Give back the line containing "C7: none -> 100nF (+12V, IN)" along with every line after it, exactly, until the entries end.

Information shown:
● ● ●

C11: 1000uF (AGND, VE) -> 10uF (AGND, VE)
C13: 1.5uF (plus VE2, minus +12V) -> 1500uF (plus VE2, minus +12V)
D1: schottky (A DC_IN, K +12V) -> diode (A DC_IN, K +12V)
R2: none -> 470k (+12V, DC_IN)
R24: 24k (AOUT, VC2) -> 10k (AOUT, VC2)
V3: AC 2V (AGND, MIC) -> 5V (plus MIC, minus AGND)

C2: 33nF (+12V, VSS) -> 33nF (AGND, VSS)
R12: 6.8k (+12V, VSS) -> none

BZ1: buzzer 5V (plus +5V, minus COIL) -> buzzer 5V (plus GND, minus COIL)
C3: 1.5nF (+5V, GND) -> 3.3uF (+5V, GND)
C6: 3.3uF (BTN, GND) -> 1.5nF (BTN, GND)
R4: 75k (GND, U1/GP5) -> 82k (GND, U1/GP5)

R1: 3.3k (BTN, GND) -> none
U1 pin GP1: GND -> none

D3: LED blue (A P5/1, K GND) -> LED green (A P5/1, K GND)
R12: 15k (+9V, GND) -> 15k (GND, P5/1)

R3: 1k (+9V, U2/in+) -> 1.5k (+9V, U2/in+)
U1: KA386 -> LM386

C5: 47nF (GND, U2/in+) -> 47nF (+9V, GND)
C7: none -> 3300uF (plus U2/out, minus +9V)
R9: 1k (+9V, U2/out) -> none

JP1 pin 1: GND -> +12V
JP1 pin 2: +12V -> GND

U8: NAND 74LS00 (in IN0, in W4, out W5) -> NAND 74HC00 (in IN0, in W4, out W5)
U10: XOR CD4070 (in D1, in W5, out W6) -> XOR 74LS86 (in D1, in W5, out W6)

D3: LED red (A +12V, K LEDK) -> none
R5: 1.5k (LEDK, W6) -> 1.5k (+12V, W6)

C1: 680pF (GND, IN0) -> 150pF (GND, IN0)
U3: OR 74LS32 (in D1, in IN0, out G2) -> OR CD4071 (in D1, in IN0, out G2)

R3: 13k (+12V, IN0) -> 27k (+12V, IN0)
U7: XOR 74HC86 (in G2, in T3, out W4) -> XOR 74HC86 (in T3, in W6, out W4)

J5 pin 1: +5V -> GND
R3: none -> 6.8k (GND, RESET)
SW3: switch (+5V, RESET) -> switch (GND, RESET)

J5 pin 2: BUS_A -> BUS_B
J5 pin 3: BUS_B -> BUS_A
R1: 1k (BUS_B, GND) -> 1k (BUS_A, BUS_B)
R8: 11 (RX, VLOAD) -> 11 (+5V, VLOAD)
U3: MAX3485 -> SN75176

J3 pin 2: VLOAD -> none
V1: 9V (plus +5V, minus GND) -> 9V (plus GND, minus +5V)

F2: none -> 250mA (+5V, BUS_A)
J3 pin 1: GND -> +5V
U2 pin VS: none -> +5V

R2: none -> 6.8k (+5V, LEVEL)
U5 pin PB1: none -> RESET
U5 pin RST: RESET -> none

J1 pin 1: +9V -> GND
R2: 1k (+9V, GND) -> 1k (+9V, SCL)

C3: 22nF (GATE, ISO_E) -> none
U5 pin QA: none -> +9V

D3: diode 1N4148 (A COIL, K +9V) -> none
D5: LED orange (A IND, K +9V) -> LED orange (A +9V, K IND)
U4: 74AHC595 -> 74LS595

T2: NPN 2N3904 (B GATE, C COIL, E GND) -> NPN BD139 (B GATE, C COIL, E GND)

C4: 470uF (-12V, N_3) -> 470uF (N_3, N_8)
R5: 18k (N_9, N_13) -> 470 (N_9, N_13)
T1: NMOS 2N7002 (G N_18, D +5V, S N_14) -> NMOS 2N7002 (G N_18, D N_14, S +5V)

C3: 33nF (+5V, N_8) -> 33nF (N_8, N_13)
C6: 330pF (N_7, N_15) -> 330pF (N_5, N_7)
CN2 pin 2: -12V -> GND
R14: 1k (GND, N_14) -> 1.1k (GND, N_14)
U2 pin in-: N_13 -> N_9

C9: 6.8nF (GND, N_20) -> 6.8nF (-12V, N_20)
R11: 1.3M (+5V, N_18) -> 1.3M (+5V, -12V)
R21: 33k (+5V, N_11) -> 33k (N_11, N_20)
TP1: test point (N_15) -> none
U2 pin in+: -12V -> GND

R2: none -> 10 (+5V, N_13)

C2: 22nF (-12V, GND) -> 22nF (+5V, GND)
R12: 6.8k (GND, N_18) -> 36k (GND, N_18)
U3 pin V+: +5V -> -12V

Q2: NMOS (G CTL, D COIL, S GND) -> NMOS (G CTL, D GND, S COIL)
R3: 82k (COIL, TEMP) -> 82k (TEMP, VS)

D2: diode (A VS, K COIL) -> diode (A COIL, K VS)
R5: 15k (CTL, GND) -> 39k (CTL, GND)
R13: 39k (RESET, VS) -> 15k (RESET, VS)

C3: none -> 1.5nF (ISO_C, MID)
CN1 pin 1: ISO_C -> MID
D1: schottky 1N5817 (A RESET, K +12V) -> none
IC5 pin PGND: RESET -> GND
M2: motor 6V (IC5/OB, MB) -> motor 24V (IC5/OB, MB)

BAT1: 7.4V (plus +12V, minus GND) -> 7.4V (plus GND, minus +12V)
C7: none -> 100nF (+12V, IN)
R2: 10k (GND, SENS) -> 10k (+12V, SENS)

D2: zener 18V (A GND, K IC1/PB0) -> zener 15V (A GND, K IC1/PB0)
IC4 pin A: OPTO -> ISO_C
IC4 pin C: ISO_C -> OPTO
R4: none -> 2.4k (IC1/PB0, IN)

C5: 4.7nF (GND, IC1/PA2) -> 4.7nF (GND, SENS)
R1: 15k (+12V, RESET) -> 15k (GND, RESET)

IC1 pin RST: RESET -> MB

● ● ●

Solution for this exercise:
C7: none -> 100nF (+12V, IN)
R2: 10k (GND, SENS) -> 10k (+12V, SENS)

D2: zener 18V (A GND, K IC1/PB0) -> zener 15V (A GND, K IC1/PB0)
IC4 pin A: OPTO -> ISO_C
IC4 pin C: ISO_C -> OPTO
R4: none -> 2.4k (IC1/PB0, IN)

C5: 4.7nF (GND, IC1/PA2) -> 4.7nF (GND, SENS)
R1: 15k (+12V, RESET) -> 15k (GND, RESET)

IC1 pin RST: RESET -> MB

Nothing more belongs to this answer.